** begin Provided entries **

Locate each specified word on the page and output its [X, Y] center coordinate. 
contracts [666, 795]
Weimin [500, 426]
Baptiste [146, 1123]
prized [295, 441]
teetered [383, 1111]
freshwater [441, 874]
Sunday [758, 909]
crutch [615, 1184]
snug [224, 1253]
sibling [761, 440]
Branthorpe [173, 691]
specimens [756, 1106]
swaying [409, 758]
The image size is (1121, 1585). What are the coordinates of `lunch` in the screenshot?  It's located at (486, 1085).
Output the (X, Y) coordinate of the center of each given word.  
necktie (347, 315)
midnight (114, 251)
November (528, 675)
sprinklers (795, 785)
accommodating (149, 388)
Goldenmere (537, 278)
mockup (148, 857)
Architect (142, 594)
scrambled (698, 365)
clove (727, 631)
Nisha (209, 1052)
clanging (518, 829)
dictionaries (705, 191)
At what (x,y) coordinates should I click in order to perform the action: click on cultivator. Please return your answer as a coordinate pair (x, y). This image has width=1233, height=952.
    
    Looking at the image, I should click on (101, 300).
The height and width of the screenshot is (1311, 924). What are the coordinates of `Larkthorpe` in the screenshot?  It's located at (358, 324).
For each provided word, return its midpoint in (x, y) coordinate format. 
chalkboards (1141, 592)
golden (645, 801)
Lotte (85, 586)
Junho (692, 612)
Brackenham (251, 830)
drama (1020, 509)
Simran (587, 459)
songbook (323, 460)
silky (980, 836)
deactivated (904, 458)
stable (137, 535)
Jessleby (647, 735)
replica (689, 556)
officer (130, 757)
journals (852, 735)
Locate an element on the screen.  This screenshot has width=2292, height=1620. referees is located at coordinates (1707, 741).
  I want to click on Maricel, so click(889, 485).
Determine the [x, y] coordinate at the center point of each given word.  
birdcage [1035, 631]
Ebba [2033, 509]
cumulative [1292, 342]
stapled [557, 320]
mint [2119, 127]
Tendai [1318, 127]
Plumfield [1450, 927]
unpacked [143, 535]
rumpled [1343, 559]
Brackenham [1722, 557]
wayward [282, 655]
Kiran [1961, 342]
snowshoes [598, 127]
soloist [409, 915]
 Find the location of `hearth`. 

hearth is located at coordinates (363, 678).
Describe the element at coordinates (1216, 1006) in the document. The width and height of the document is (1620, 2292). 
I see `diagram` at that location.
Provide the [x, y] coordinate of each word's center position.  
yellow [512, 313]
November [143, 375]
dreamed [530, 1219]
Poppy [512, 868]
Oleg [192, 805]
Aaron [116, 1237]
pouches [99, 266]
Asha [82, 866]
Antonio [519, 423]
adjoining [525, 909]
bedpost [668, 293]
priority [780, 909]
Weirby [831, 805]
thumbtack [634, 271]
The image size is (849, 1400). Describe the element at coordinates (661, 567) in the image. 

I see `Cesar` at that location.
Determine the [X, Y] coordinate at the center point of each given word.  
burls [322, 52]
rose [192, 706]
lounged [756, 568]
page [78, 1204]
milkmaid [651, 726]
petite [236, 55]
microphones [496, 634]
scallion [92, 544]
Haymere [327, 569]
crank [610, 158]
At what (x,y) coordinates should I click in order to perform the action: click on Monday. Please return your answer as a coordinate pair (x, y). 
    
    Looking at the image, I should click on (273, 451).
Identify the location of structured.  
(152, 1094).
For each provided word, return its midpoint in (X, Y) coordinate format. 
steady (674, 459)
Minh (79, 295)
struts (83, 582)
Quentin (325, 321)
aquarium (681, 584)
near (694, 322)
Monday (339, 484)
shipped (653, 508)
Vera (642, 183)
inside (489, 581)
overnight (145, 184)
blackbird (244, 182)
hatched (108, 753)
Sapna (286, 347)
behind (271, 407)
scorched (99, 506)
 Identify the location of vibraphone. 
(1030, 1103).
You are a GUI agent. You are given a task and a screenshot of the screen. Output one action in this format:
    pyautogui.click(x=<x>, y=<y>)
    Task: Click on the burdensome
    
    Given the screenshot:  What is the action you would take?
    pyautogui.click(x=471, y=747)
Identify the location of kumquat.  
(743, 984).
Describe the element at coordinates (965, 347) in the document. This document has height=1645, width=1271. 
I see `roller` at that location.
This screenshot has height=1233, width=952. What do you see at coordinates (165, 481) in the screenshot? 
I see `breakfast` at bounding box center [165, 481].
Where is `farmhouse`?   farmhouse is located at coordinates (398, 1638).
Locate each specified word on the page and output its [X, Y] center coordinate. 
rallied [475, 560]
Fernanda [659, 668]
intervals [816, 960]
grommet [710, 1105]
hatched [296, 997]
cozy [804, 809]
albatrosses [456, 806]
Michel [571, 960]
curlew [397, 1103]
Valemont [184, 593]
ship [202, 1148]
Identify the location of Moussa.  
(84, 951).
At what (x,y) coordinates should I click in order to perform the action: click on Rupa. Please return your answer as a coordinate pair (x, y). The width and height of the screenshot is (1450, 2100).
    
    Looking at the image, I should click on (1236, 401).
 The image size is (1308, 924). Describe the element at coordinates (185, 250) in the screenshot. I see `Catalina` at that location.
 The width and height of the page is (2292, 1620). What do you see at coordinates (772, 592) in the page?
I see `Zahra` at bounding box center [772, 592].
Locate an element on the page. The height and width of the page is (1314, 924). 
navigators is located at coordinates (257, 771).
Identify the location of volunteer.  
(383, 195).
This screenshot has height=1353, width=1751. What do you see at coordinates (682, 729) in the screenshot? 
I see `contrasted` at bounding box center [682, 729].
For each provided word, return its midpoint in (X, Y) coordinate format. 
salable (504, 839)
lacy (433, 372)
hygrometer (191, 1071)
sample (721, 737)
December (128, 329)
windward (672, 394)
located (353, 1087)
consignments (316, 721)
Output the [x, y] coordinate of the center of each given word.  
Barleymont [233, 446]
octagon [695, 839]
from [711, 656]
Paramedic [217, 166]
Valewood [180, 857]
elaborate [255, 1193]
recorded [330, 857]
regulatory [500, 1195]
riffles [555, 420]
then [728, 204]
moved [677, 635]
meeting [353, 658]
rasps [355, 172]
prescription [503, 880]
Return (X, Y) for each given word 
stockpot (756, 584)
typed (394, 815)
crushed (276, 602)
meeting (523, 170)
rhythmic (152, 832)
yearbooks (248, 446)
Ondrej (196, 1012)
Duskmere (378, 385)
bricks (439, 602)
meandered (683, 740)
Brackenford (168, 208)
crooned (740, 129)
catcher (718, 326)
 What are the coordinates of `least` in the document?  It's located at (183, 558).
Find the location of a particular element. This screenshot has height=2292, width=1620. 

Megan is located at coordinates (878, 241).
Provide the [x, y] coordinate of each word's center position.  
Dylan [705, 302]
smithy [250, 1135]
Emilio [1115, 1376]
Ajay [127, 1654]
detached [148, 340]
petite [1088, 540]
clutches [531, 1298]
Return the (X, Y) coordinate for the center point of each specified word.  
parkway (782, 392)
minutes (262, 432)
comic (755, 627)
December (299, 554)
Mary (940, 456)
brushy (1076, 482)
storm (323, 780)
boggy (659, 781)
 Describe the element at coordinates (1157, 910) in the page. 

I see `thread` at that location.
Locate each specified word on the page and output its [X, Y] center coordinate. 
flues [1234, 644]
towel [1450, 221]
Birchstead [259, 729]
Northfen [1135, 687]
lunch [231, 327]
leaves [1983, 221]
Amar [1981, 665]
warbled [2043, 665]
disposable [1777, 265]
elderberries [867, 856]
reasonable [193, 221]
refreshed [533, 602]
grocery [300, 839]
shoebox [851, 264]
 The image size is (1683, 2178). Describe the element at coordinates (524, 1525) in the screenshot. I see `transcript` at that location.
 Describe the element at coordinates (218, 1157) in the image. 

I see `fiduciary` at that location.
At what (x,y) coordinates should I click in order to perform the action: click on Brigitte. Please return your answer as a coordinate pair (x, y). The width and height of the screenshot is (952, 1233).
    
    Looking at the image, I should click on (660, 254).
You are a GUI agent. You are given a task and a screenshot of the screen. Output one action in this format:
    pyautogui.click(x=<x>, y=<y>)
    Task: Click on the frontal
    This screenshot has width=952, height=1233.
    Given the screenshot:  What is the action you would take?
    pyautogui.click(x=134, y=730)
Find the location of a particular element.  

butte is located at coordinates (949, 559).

** end Provided entries **

### Exercise objective
Rewrite the part that opens with the line containing "teetered [383, 1111]" and closes with the line containing "journals (852, 735)", changing "midpoint" to "center point" and keeping everything else the same.

### Task response
teetered [383, 1111]
freshwater [441, 874]
Sunday [758, 909]
crutch [615, 1184]
snug [224, 1253]
sibling [761, 440]
Branthorpe [173, 691]
specimens [756, 1106]
swaying [409, 758]
The image size is (1121, 1585). What are the coordinates of `lunch` in the screenshot?  It's located at (486, 1085).
Output the (X, Y) coordinate of the center of each given word.  
necktie (347, 315)
midnight (114, 251)
November (528, 675)
sprinklers (795, 785)
accommodating (149, 388)
Goldenmere (537, 278)
mockup (148, 857)
Architect (142, 594)
scrambled (698, 365)
clove (727, 631)
Nisha (209, 1052)
clanging (518, 829)
dictionaries (705, 191)
At what (x,y) coordinates should I click in order to perform the action: click on cultivator. Please return your answer as a coordinate pair (x, y). This image has width=1233, height=952.
    
    Looking at the image, I should click on (101, 300).
The height and width of the screenshot is (1311, 924). What are the coordinates of `Larkthorpe` in the screenshot?  It's located at (358, 324).
For each provided word, return its center point in (x, y) coordinate format. 
chalkboards (1141, 592)
golden (645, 801)
Lotte (85, 586)
Junho (692, 612)
Brackenham (251, 830)
drama (1020, 509)
Simran (587, 459)
songbook (323, 460)
silky (980, 836)
deactivated (904, 458)
stable (137, 535)
Jessleby (647, 735)
replica (689, 556)
officer (130, 757)
journals (852, 735)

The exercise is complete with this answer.